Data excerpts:
↓↓↓

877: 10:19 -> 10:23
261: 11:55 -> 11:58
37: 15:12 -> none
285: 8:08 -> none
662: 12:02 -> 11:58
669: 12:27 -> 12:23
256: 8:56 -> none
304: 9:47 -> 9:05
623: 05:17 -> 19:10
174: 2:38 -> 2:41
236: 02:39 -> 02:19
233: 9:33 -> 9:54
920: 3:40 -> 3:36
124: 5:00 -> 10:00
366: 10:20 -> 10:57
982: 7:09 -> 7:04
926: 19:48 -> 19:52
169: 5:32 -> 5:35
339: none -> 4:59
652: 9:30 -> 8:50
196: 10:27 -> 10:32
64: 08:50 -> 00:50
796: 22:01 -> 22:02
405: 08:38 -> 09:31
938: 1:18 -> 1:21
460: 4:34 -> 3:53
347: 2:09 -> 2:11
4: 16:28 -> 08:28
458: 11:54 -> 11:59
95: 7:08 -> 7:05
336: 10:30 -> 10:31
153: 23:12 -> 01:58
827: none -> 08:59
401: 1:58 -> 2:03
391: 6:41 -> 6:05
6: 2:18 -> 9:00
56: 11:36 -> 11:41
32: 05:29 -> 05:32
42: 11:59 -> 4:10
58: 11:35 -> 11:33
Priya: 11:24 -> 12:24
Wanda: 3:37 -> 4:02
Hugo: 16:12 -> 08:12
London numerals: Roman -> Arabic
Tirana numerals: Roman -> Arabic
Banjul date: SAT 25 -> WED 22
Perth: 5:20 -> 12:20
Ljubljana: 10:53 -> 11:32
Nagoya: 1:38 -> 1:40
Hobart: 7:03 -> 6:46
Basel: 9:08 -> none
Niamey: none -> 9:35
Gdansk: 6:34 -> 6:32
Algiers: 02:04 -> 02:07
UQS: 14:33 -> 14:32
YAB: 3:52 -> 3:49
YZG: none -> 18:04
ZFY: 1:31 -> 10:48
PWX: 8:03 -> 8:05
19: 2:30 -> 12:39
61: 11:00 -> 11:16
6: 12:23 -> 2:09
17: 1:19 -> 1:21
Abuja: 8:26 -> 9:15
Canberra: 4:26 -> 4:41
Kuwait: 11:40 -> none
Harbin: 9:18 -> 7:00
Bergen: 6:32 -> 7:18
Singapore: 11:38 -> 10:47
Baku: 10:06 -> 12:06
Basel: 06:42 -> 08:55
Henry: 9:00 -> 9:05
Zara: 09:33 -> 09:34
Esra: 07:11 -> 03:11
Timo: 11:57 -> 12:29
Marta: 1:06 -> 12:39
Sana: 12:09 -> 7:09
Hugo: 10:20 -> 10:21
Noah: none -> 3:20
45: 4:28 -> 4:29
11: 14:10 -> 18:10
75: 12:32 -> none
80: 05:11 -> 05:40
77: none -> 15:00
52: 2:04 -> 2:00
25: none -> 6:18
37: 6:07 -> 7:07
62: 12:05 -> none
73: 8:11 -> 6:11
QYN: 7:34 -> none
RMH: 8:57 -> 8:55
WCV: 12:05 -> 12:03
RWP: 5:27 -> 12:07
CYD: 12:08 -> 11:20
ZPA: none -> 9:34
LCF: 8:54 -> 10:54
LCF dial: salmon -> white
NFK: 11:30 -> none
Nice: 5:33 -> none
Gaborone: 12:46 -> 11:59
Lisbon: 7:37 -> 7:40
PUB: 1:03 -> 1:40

↑↑↑

(TASK DESCRIPTION):
Copy out, word for word, every line of the material from its start down to the line containing "11: 14:10 -> 18:10", including that line.

(SOLUTION BELOW):
877: 10:19 -> 10:23
261: 11:55 -> 11:58
37: 15:12 -> none
285: 8:08 -> none
662: 12:02 -> 11:58
669: 12:27 -> 12:23
256: 8:56 -> none
304: 9:47 -> 9:05
623: 05:17 -> 19:10
174: 2:38 -> 2:41
236: 02:39 -> 02:19
233: 9:33 -> 9:54
920: 3:40 -> 3:36
124: 5:00 -> 10:00
366: 10:20 -> 10:57
982: 7:09 -> 7:04
926: 19:48 -> 19:52
169: 5:32 -> 5:35
339: none -> 4:59
652: 9:30 -> 8:50
196: 10:27 -> 10:32
64: 08:50 -> 00:50
796: 22:01 -> 22:02
405: 08:38 -> 09:31
938: 1:18 -> 1:21
460: 4:34 -> 3:53
347: 2:09 -> 2:11
4: 16:28 -> 08:28
458: 11:54 -> 11:59
95: 7:08 -> 7:05
336: 10:30 -> 10:31
153: 23:12 -> 01:58
827: none -> 08:59
401: 1:58 -> 2:03
391: 6:41 -> 6:05
6: 2:18 -> 9:00
56: 11:36 -> 11:41
32: 05:29 -> 05:32
42: 11:59 -> 4:10
58: 11:35 -> 11:33
Priya: 11:24 -> 12:24
Wanda: 3:37 -> 4:02
Hugo: 16:12 -> 08:12
London numerals: Roman -> Arabic
Tirana numerals: Roman -> Arabic
Banjul date: SAT 25 -> WED 22
Perth: 5:20 -> 12:20
Ljubljana: 10:53 -> 11:32
Nagoya: 1:38 -> 1:40
Hobart: 7:03 -> 6:46
Basel: 9:08 -> none
Niamey: none -> 9:35
Gdansk: 6:34 -> 6:32
Algiers: 02:04 -> 02:07
UQS: 14:33 -> 14:32
YAB: 3:52 -> 3:49
YZG: none -> 18:04
ZFY: 1:31 -> 10:48
PWX: 8:03 -> 8:05
19: 2:30 -> 12:39
61: 11:00 -> 11:16
6: 12:23 -> 2:09
17: 1:19 -> 1:21
Abuja: 8:26 -> 9:15
Canberra: 4:26 -> 4:41
Kuwait: 11:40 -> none
Harbin: 9:18 -> 7:00
Bergen: 6:32 -> 7:18
Singapore: 11:38 -> 10:47
Baku: 10:06 -> 12:06
Basel: 06:42 -> 08:55
Henry: 9:00 -> 9:05
Zara: 09:33 -> 09:34
Esra: 07:11 -> 03:11
Timo: 11:57 -> 12:29
Marta: 1:06 -> 12:39
Sana: 12:09 -> 7:09
Hugo: 10:20 -> 10:21
Noah: none -> 3:20
45: 4:28 -> 4:29
11: 14:10 -> 18:10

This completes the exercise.